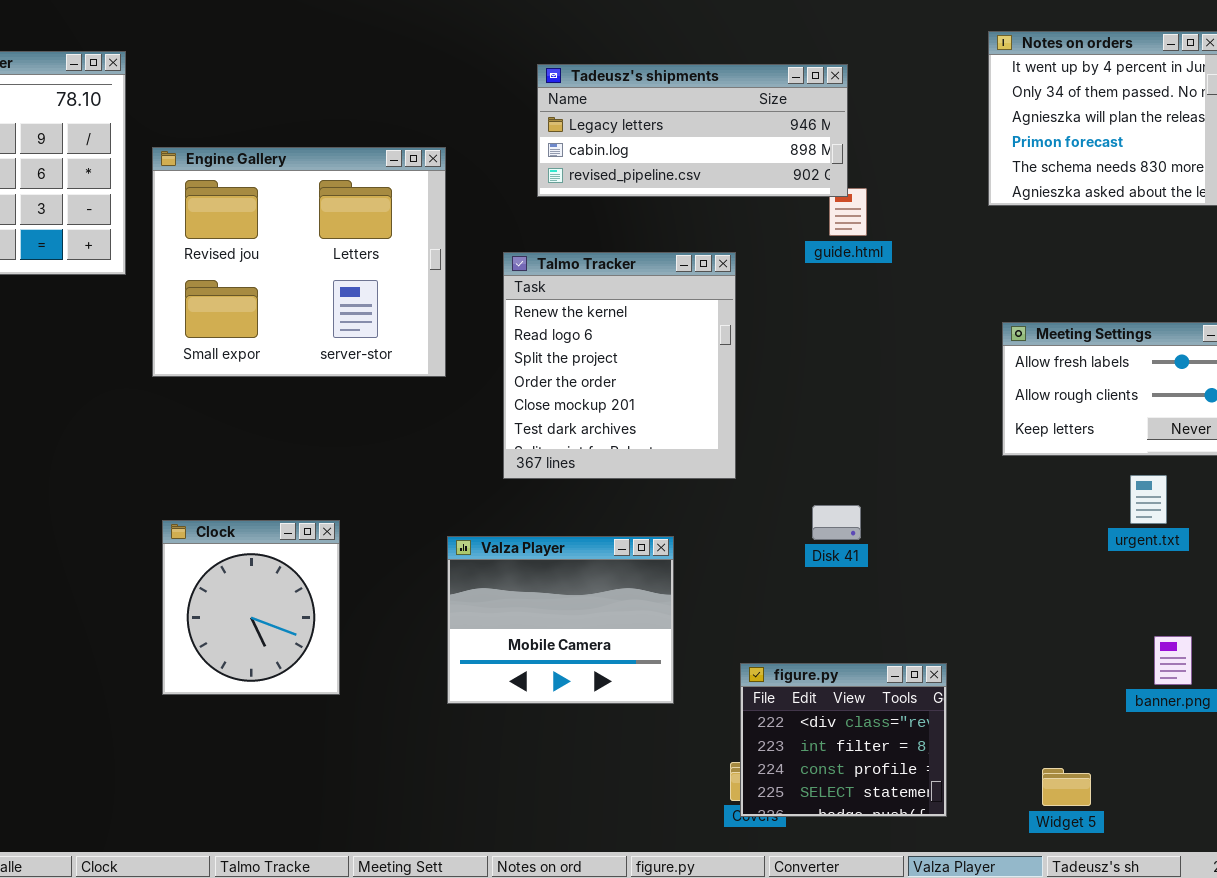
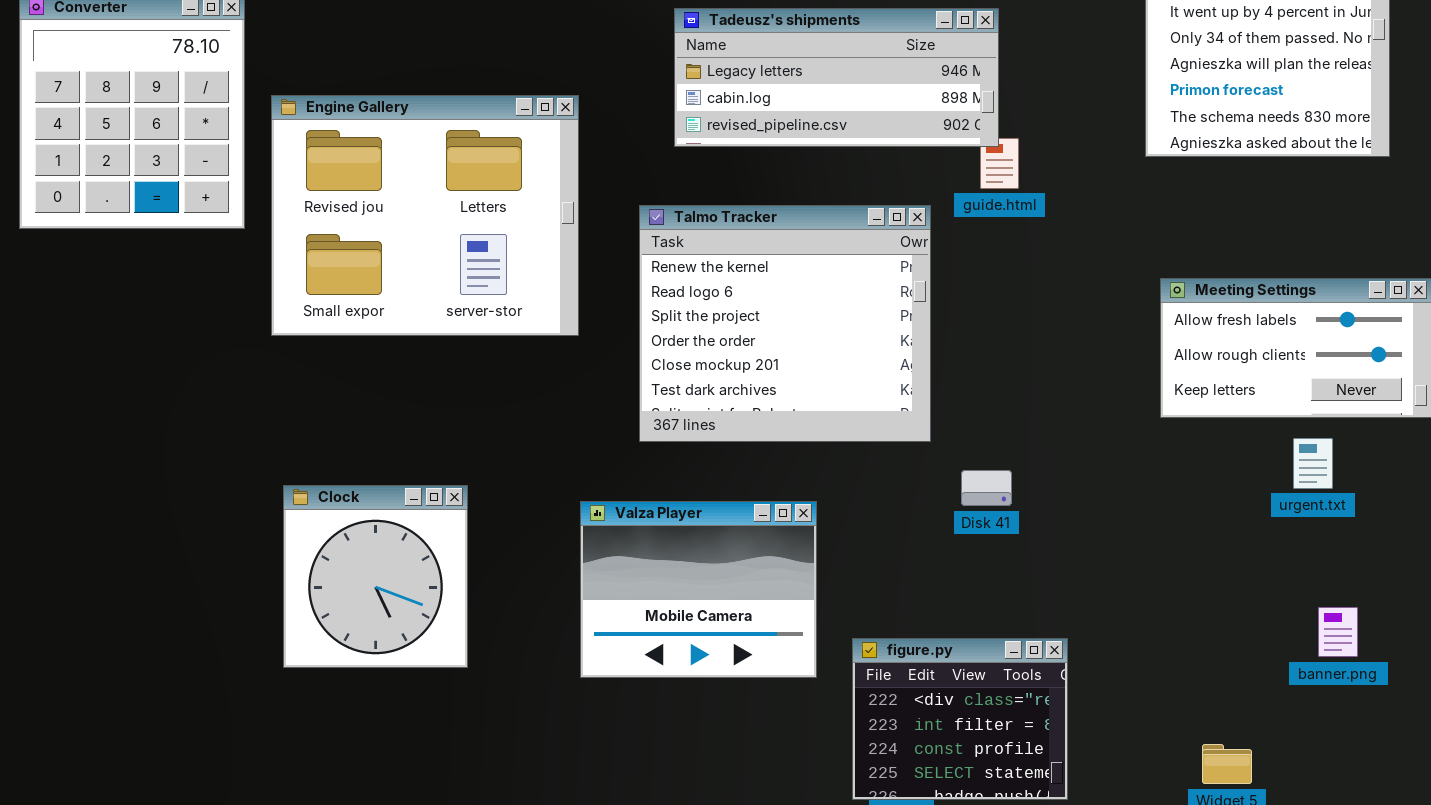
Talmo Tracker: [503,252,736,479] -> [639,205,931,442], resized
figure.py: [740,663,947,817] -> [852,638,1068,800], moved

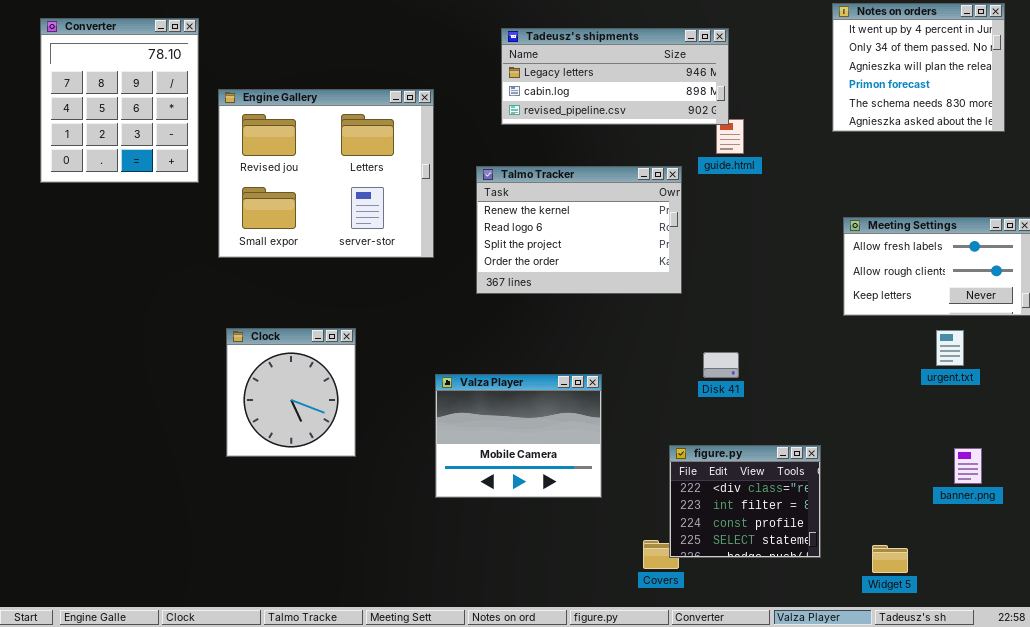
Talmo Tracker: [639,205,931,442] -> [476,166,682,294], resized
Clock: [283,485,468,668] -> [226,328,356,457], moved
figure.py: [852,638,1068,800] -> [669,445,821,558], moved

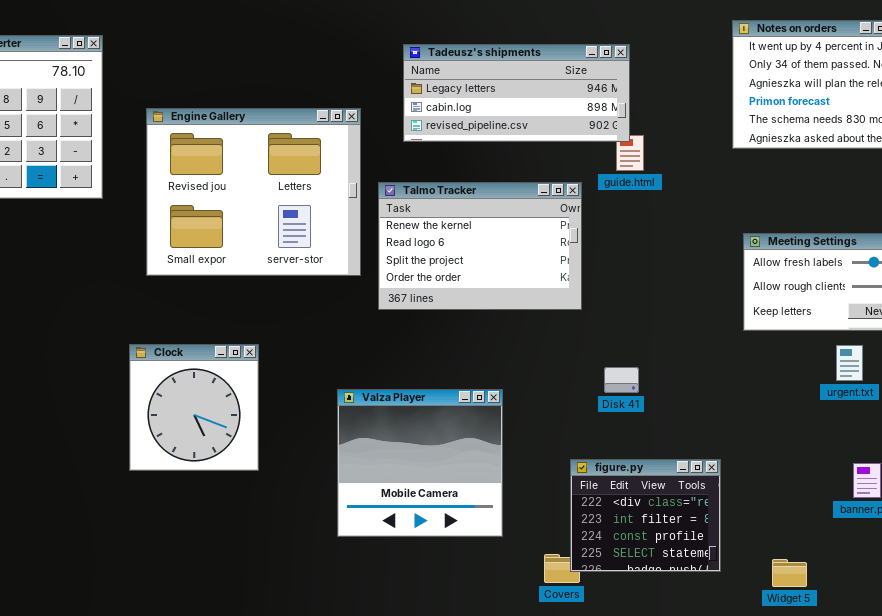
Engine Gallery: [218,89,434,258] -> [146,108,361,276], moved
Valza Player: [435,374,602,498] -> [337,389,503,537], resized

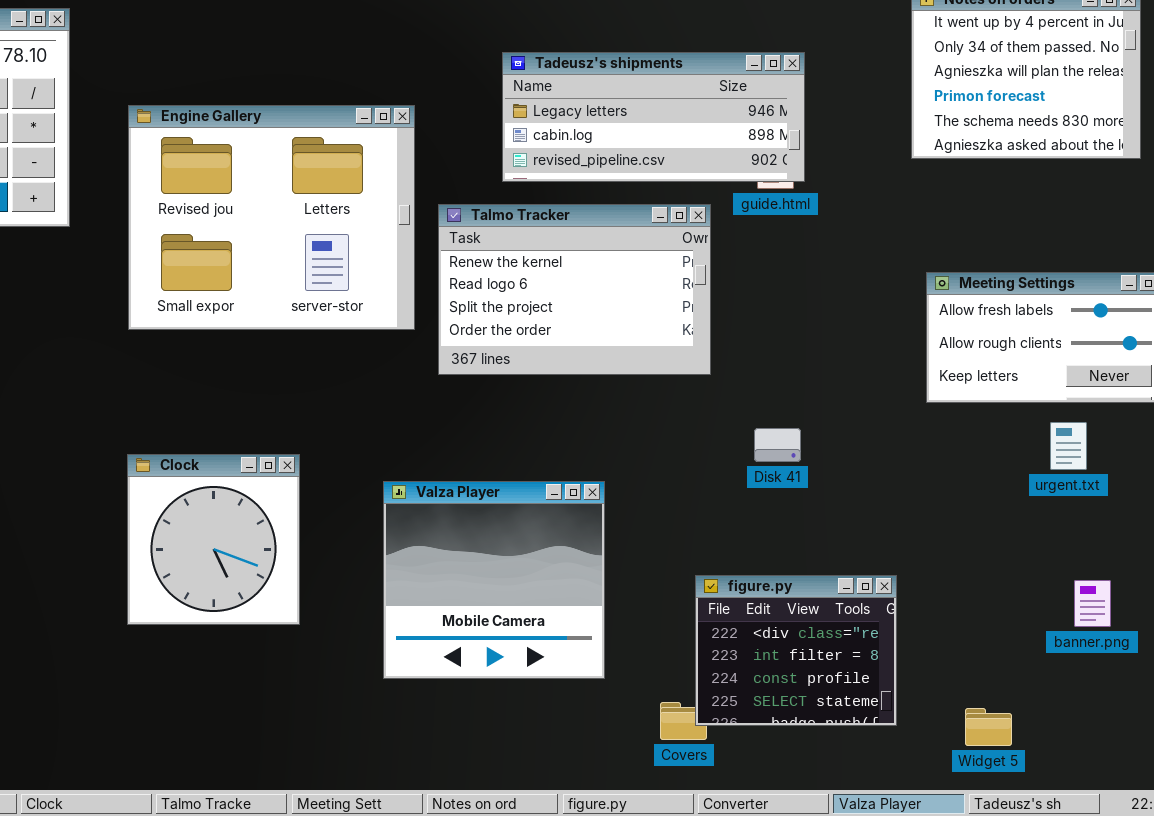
Tadeusz's shipments: [403,44,630,142] -> [502,52,805,182], moved
Clock: [129,344,259,471] -> [127,454,300,625], moved
Disk 41: [604,367,639,393] -> [754,428,801,462], moved

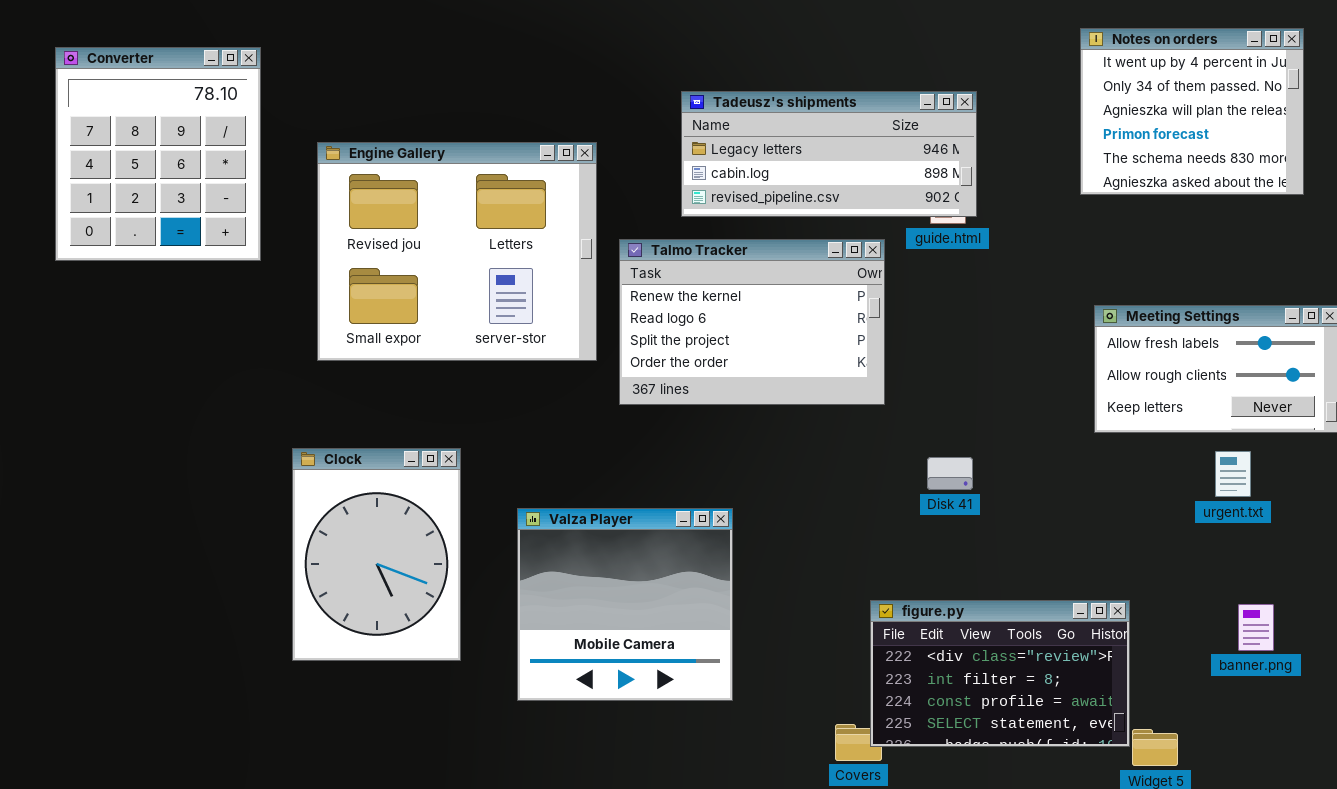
Clock: [127,454,300,625] -> [292,448,461,661], moved, resized
Valza Player: [383,481,605,679] -> [517,508,733,701], moved
figure.py: [695,575,897,726] -> [870,600,1130,747], resized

** Task to complete **
Across the records above, show each line containing the word "resized".

** Answer to the problem **
Talmo Tracker: [503,252,736,479] -> [639,205,931,442], resized
Talmo Tracker: [639,205,931,442] -> [476,166,682,294], resized
Valza Player: [435,374,602,498] -> [337,389,503,537], resized
Clock: [127,454,300,625] -> [292,448,461,661], moved, resized
figure.py: [695,575,897,726] -> [870,600,1130,747], resized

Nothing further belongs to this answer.